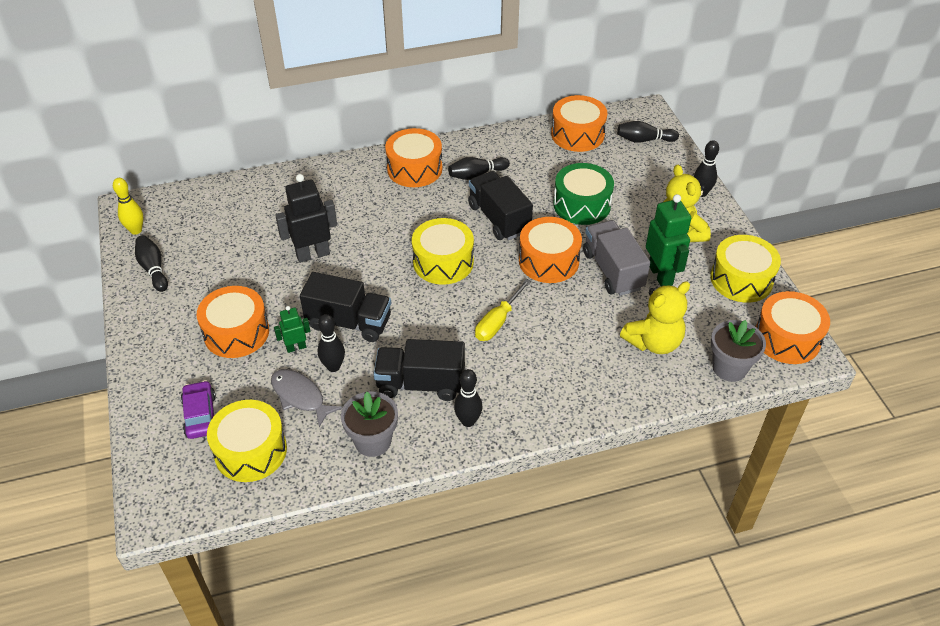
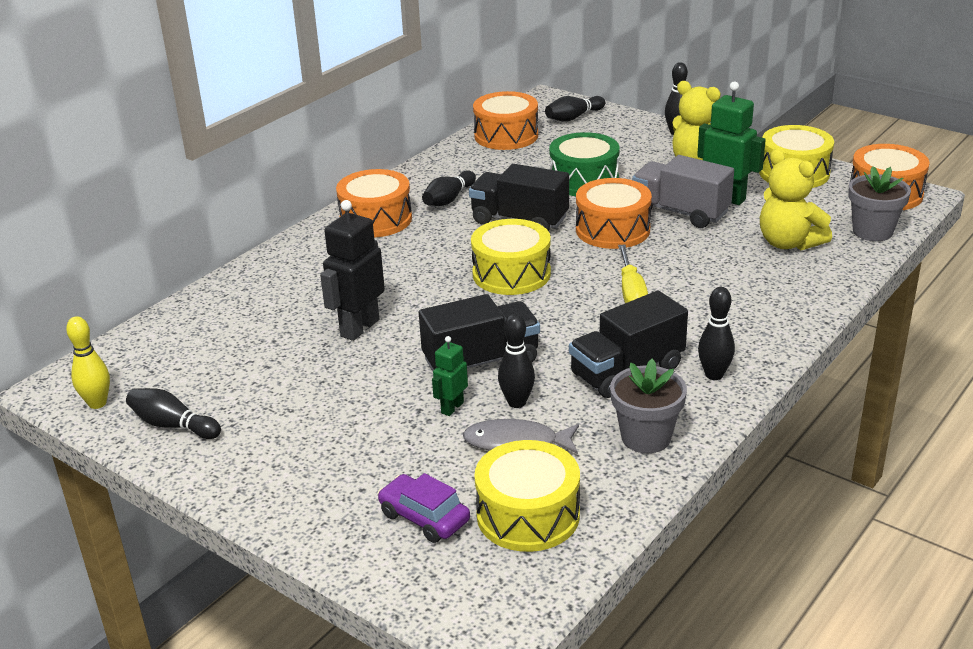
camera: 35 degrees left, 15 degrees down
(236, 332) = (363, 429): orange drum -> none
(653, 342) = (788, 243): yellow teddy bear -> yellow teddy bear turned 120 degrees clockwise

* * *

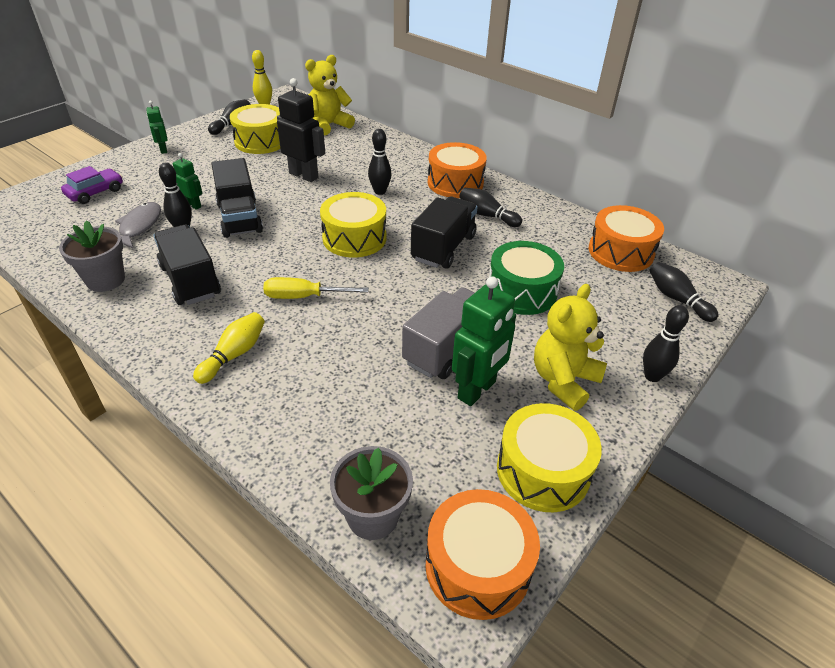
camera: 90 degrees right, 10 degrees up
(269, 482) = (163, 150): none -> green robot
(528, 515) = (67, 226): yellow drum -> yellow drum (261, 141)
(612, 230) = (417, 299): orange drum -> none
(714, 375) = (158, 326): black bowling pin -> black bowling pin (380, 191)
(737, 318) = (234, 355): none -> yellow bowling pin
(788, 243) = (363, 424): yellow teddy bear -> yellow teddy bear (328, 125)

--

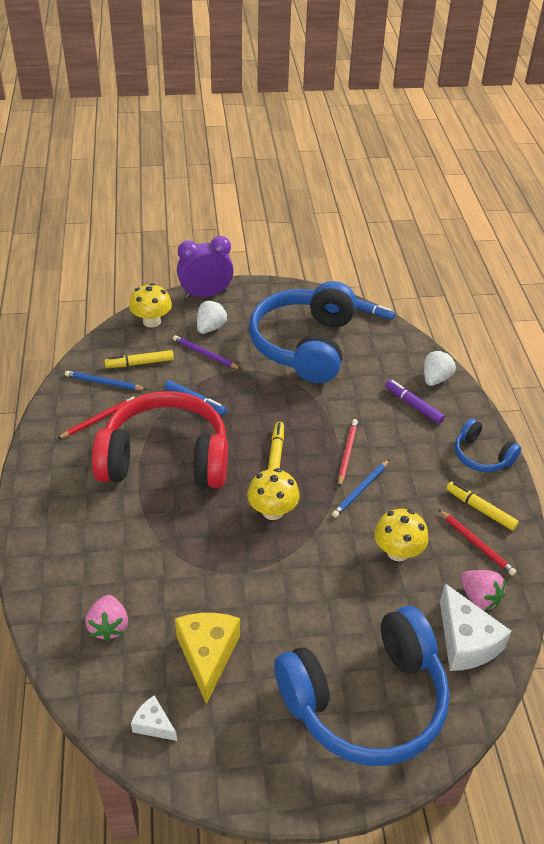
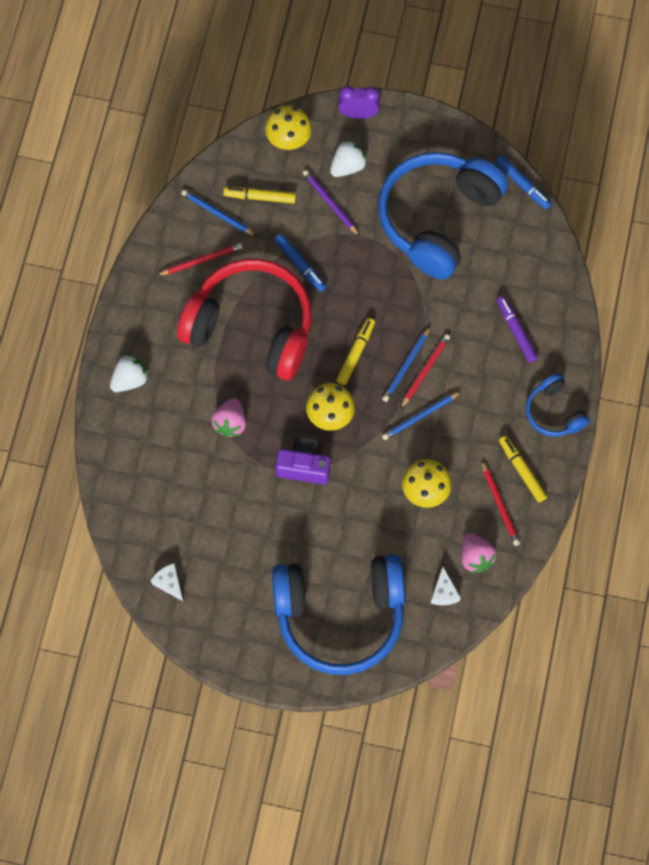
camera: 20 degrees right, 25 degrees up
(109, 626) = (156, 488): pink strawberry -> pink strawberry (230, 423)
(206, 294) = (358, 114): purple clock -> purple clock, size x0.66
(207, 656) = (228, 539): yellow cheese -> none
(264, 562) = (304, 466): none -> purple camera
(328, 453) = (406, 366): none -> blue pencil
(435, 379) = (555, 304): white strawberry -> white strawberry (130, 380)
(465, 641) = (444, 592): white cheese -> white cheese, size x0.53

Task brief:
For the records above, tally the lines holding the word "cheese". Answer with the number only.

Answer to this problem:
2